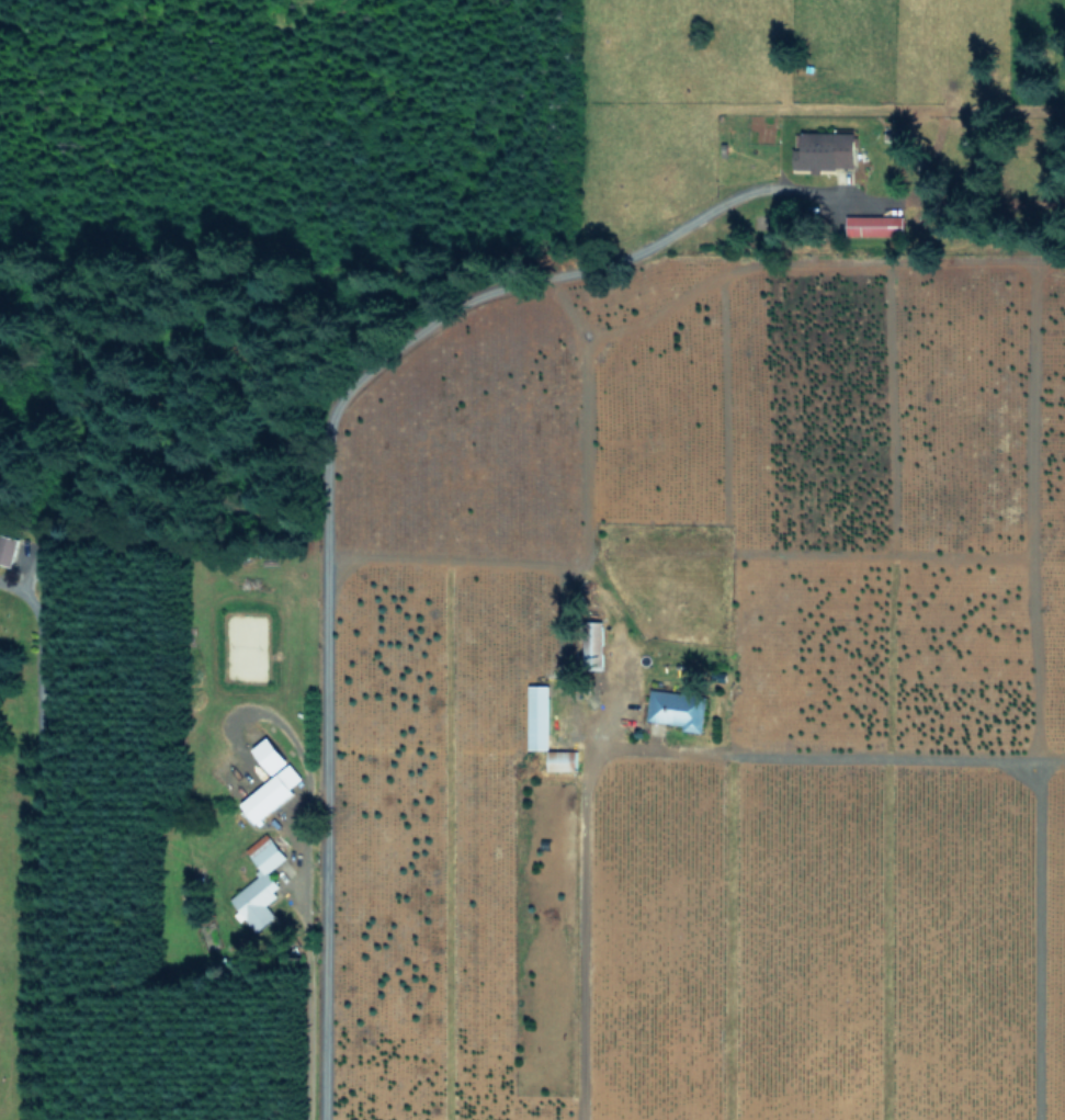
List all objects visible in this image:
building: (825, 150)
building: (874, 224)
road: (324, 469)
building: (6, 548)
building: (596, 640)
building: (676, 708)
building: (537, 716)
road: (621, 717)
building: (268, 754)
building: (561, 759)
building: (270, 792)
road: (40, 840)
building: (259, 885)

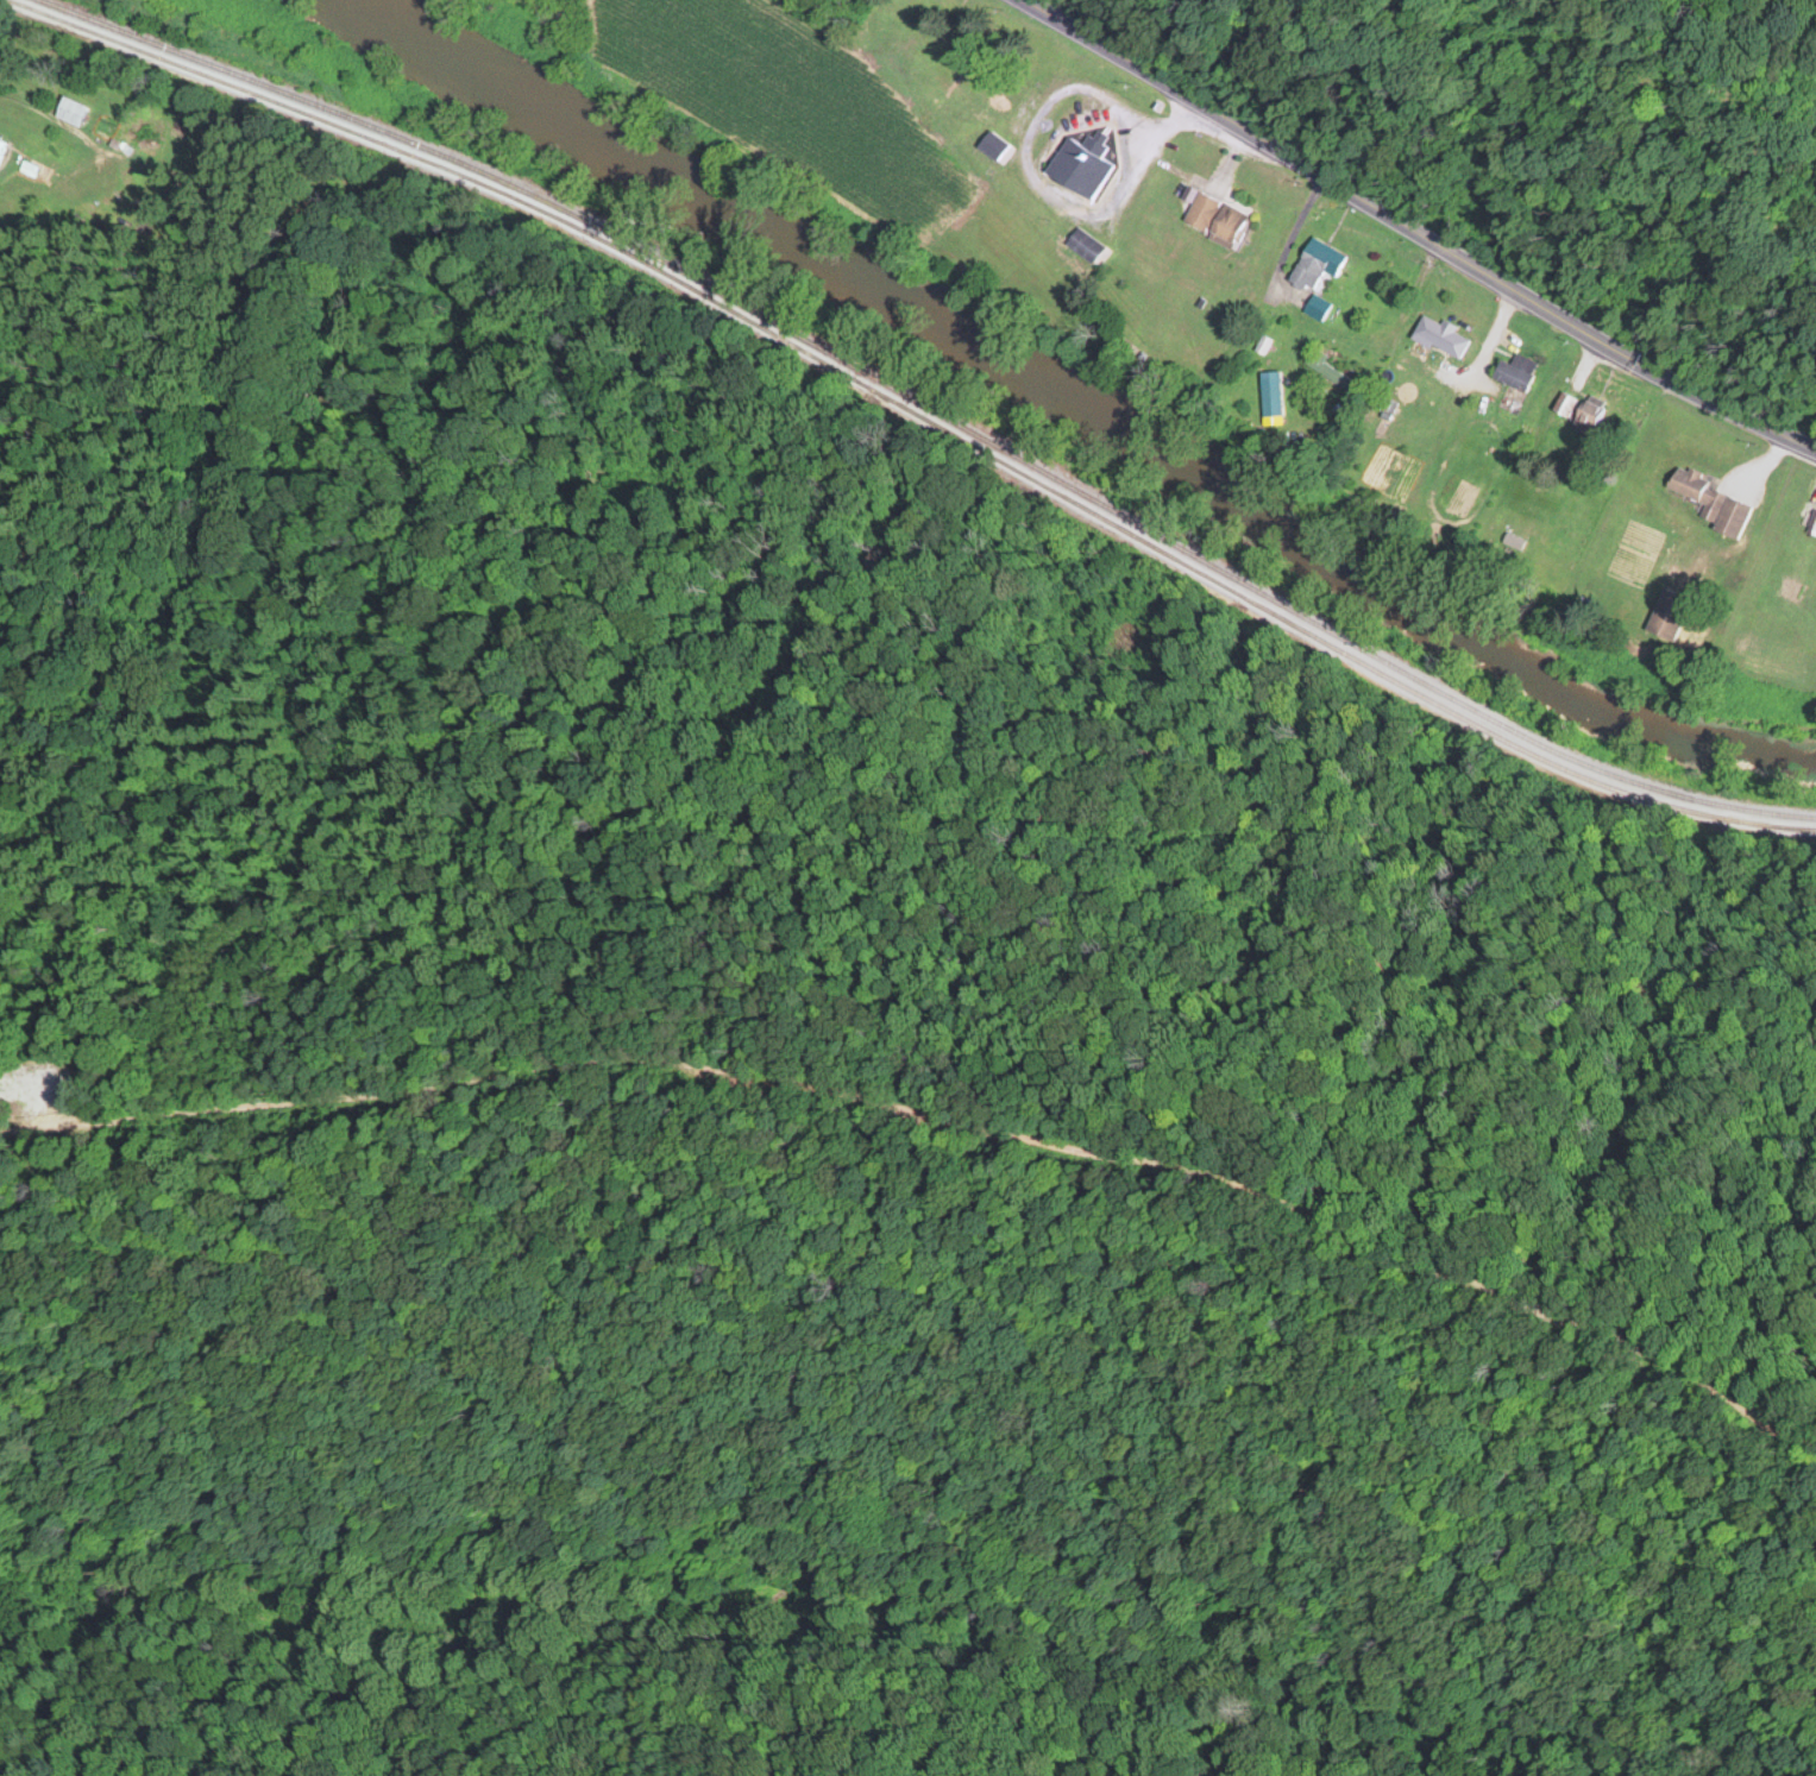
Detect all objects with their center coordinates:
building: (911, 31)
building: (982, 89)
building: (70, 110)
building: (103, 128)
building: (1, 145)
building: (1080, 164)
building: (1212, 216)
road: (1415, 231)
building: (1314, 264)
building: (1314, 305)
building: (1438, 335)
building: (1513, 370)
building: (1334, 374)
building: (1577, 409)
river: (1086, 410)
railway: (920, 413)
building: (1708, 499)
building: (1660, 611)
road: (938, 1211)
road: (1371, 1305)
--
### Instructions for the task
Repeat all the data as it stands, dropping any images it holds.

### Your solution
List all objects visible in this image:
building: (825, 150)
building: (874, 224)
road: (324, 469)
building: (6, 548)
building: (596, 640)
building: (676, 708)
building: (537, 716)
road: (621, 717)
building: (268, 754)
building: (561, 759)
building: (270, 792)
road: (40, 840)
building: (259, 885)

Detect all objects with their center coordinates:
building: (911, 31)
building: (982, 89)
building: (70, 110)
building: (103, 128)
building: (1, 145)
building: (1080, 164)
building: (1212, 216)
road: (1415, 231)
building: (1314, 264)
building: (1314, 305)
building: (1438, 335)
building: (1513, 370)
building: (1334, 374)
building: (1577, 409)
river: (1086, 410)
railway: (920, 413)
building: (1708, 499)
building: (1660, 611)
road: (938, 1211)
road: (1371, 1305)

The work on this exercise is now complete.